» Work order
Each entry should be repeated exactly. Its pictures should not be.

» Data for this task
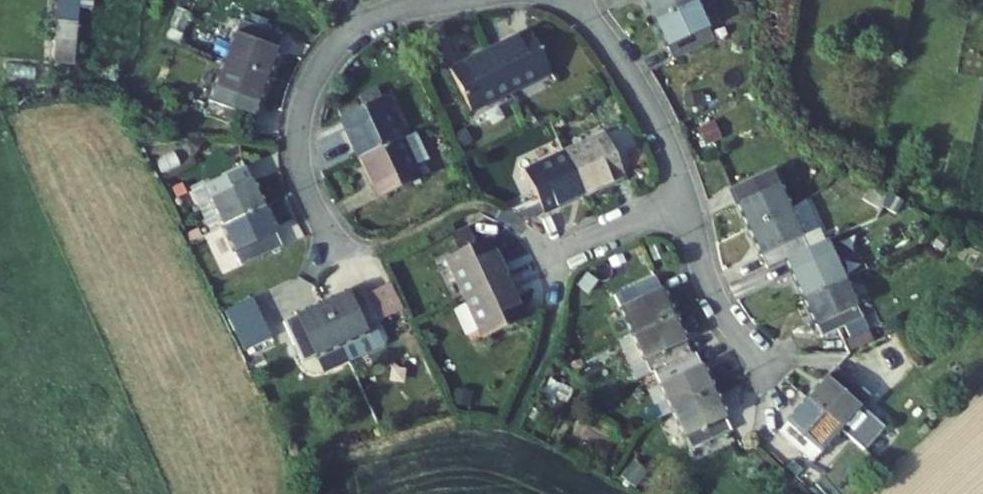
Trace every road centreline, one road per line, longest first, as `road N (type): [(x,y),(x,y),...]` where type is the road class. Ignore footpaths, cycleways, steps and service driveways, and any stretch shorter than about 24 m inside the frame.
road 1 (residential): [(455,0),(370,22),(342,41),(312,82),(302,114),(302,167),(339,250)]
road 2 (residential): [(580,0),(643,96),(689,199)]
road 3 (residential): [(689,199),(755,399)]
road 4 (residential): [(550,259),(689,199)]

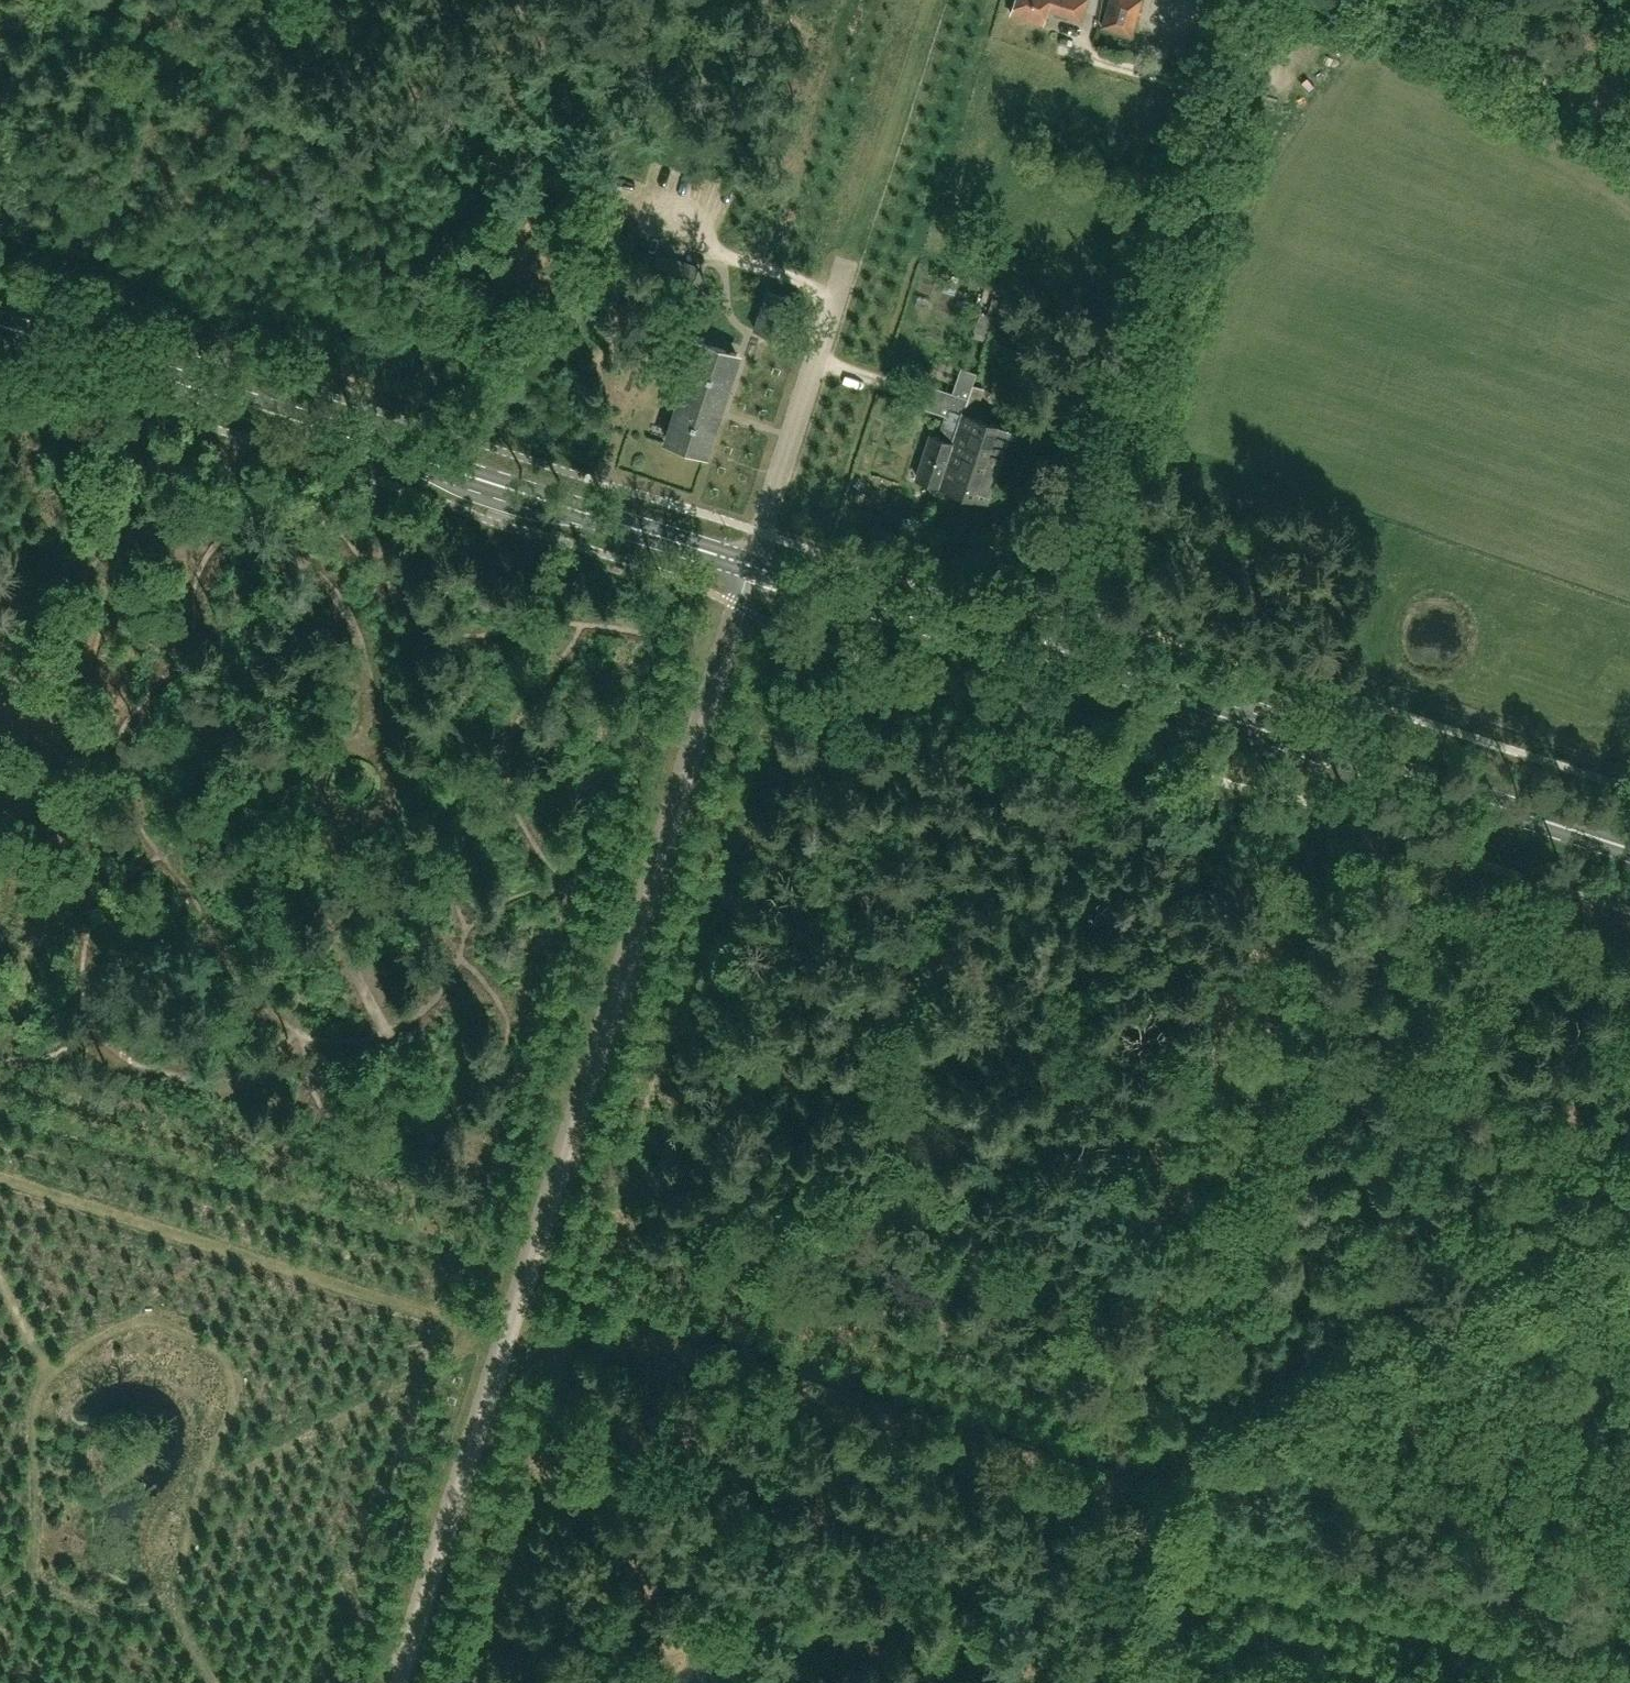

» Output below
Trace every road centreline, one road per line, longest first, as `road N (type): [(x,y),(x,y),...]` where type is the road class. Ignore footpaths, cycleways, steps and service driveways, and any stretch shorter than about 24 m inside the frame.
road 1 (residential): [(455,0),(370,22),(342,41),(312,82),(302,114),(302,167),(339,250)]
road 2 (residential): [(580,0),(643,96),(689,199)]
road 3 (residential): [(689,199),(755,399)]
road 4 (residential): [(550,259),(689,199)]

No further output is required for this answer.